---------- Available data

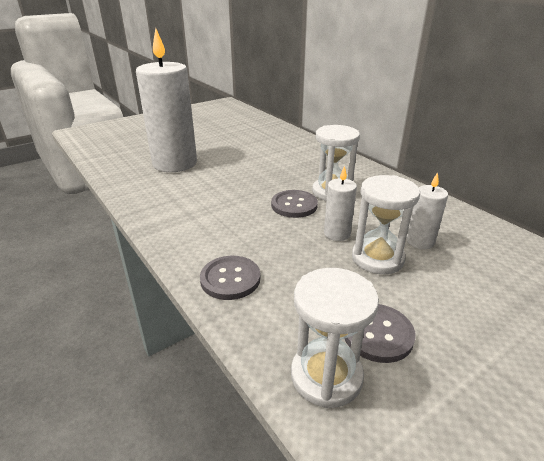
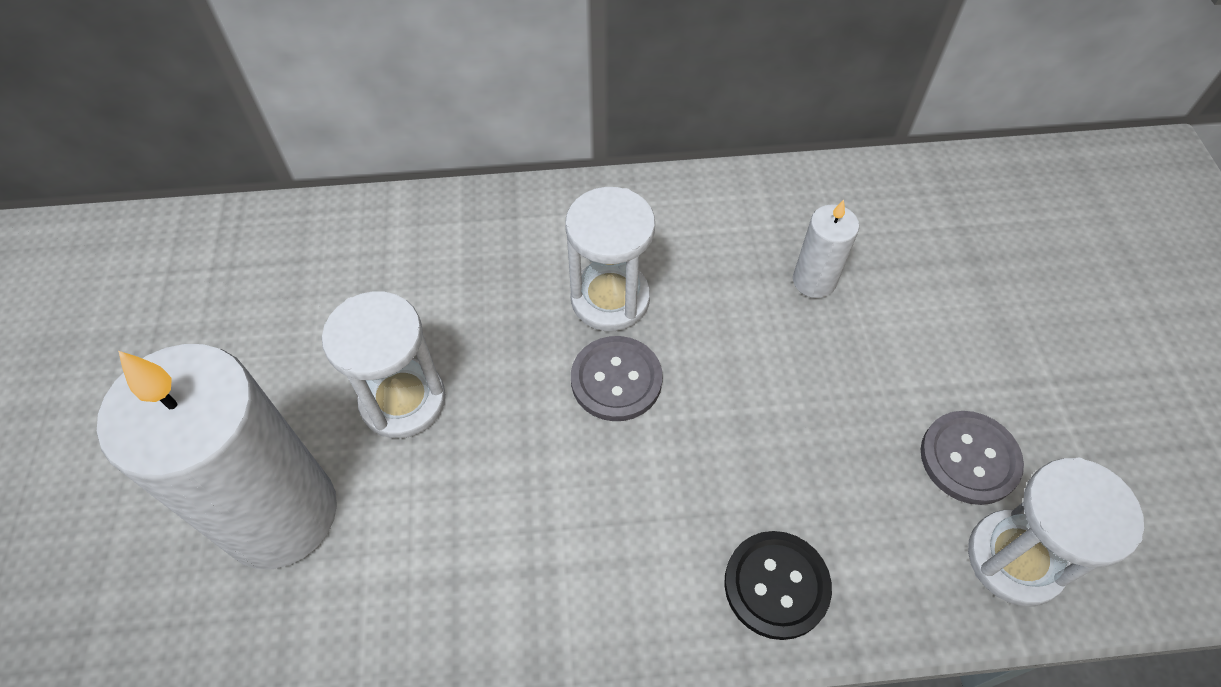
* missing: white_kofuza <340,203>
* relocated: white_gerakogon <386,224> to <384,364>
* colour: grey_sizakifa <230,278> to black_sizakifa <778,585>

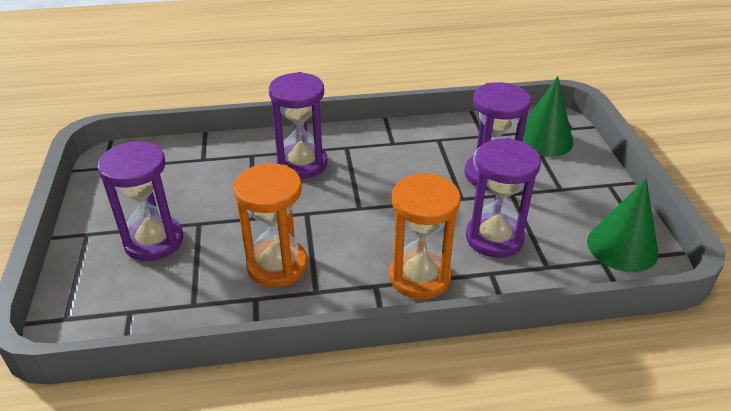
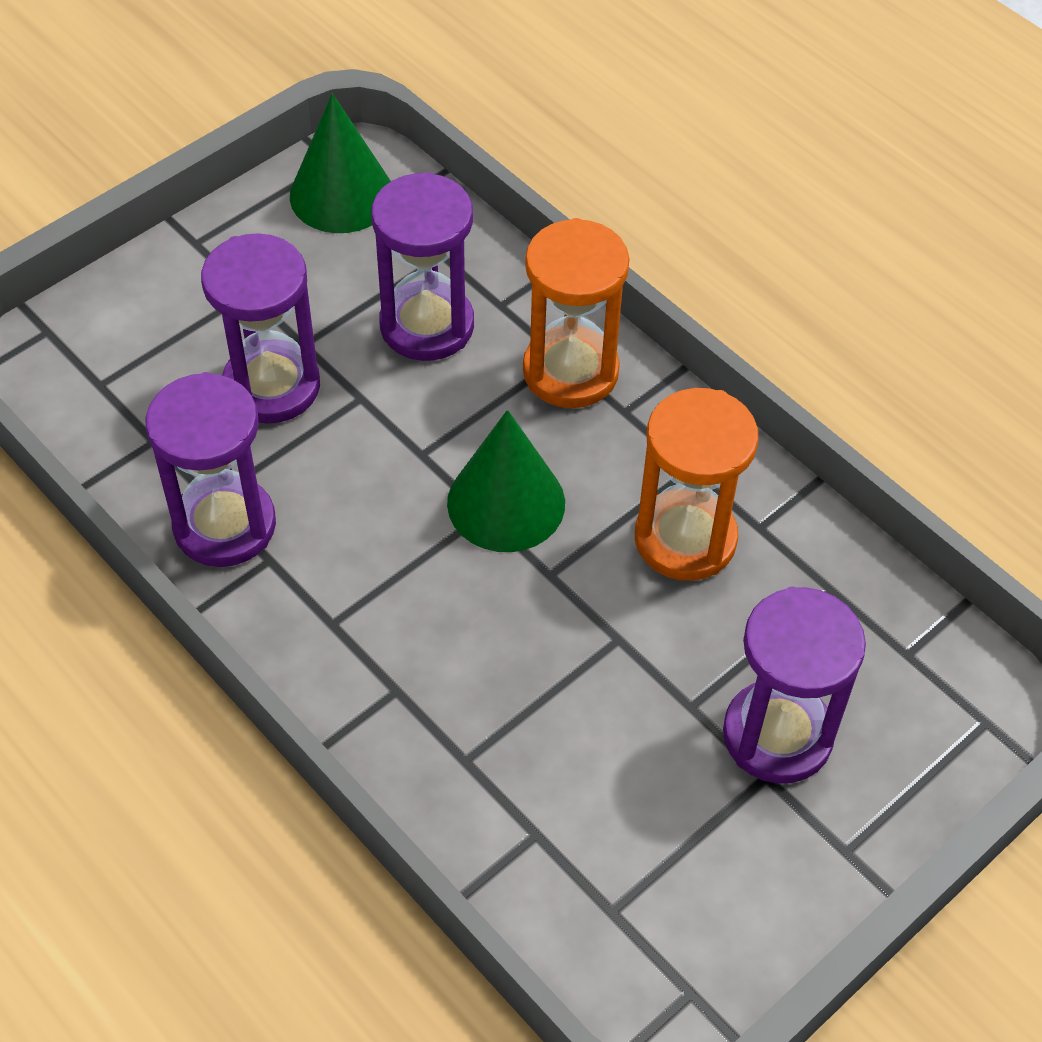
* relocated: purple_gerakogon <298,125> to <210,469>
* relocated: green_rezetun <548,116> to <506,481>

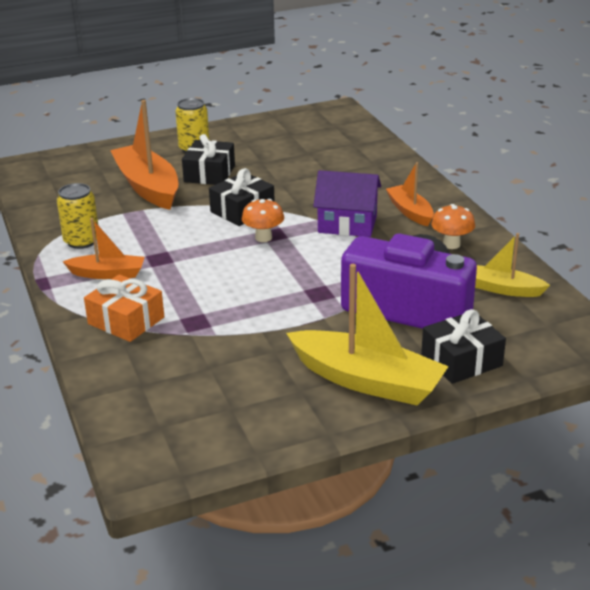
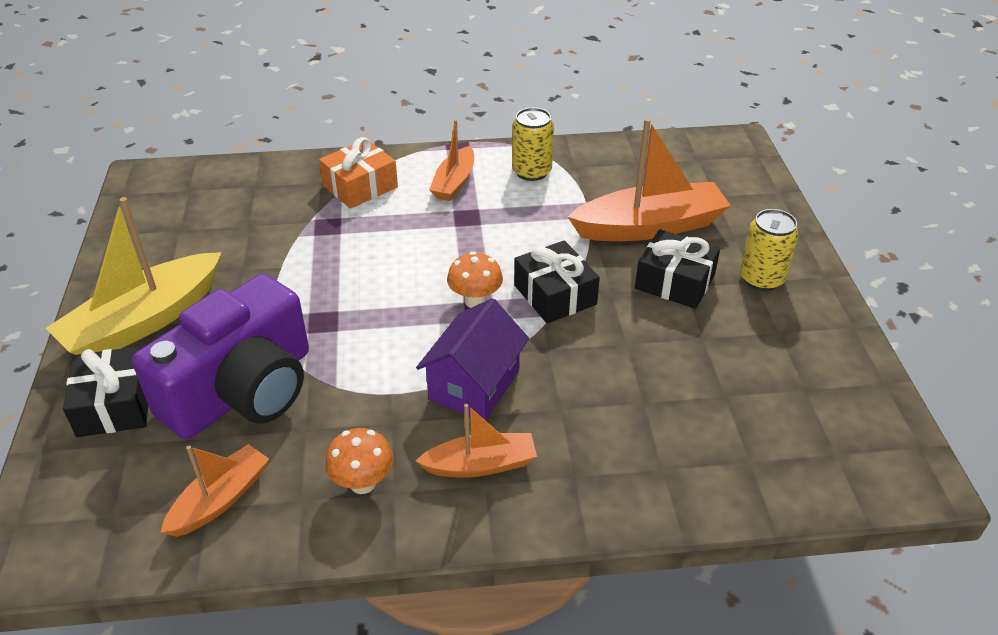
* colour: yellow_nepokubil <512,265> to orange_nepokubil <215,490>

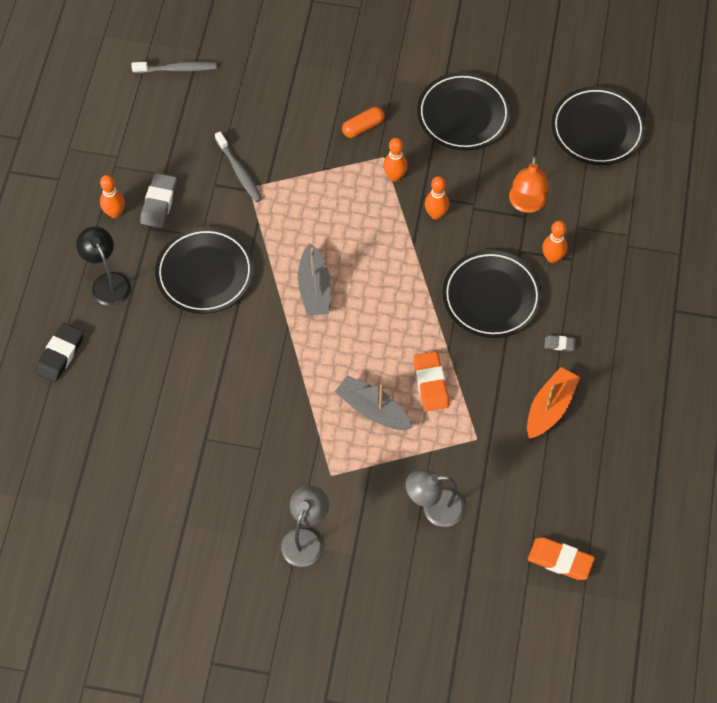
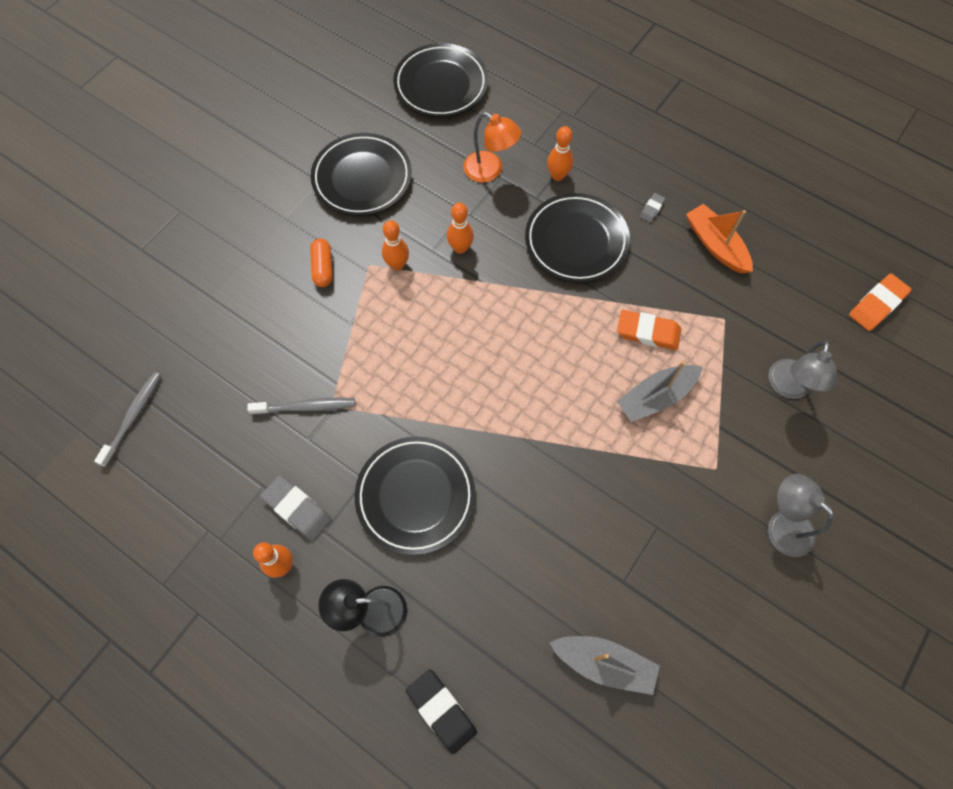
* relocated: grey_nepokubil <314,279> to <604,665>

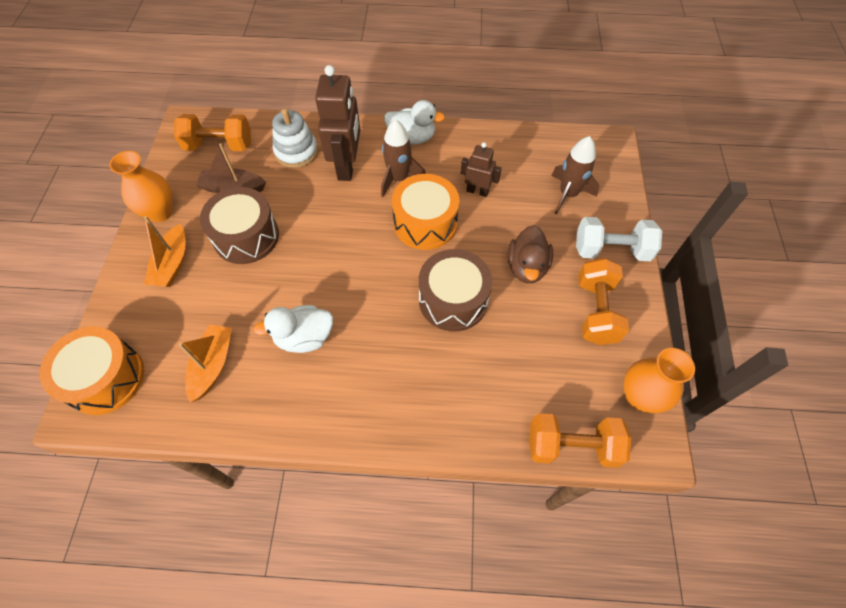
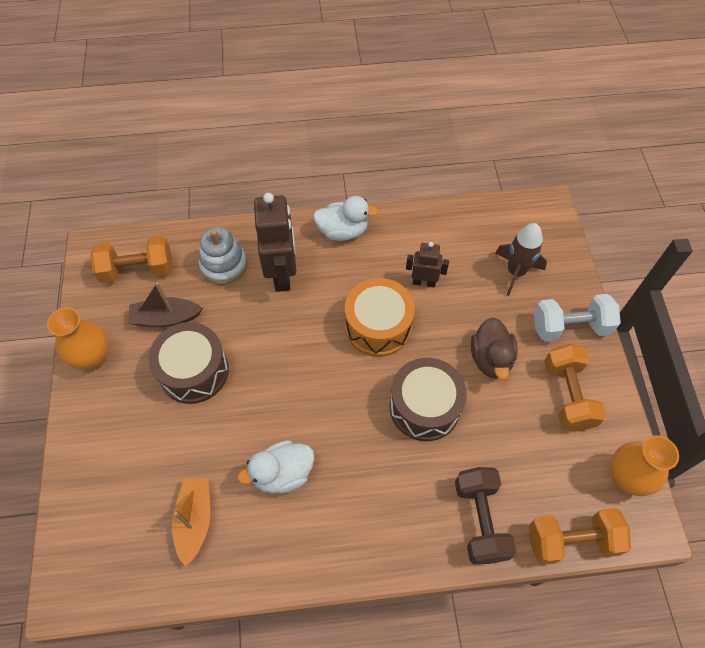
* missing: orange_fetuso <92,371>
* missing: orange_nepokubil <165,251>
* missing: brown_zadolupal <403,158>
* appeared: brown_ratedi <485,515>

--------------------

> **Exercise brief**: Could you please write out exactly the lines from the start of the entries above through the line that holds "<386,224> to <384,364>", both included, with no pictures?

> **Answer box**:
* missing: white_kofuza <340,203>
* relocated: white_gerakogon <386,224> to <384,364>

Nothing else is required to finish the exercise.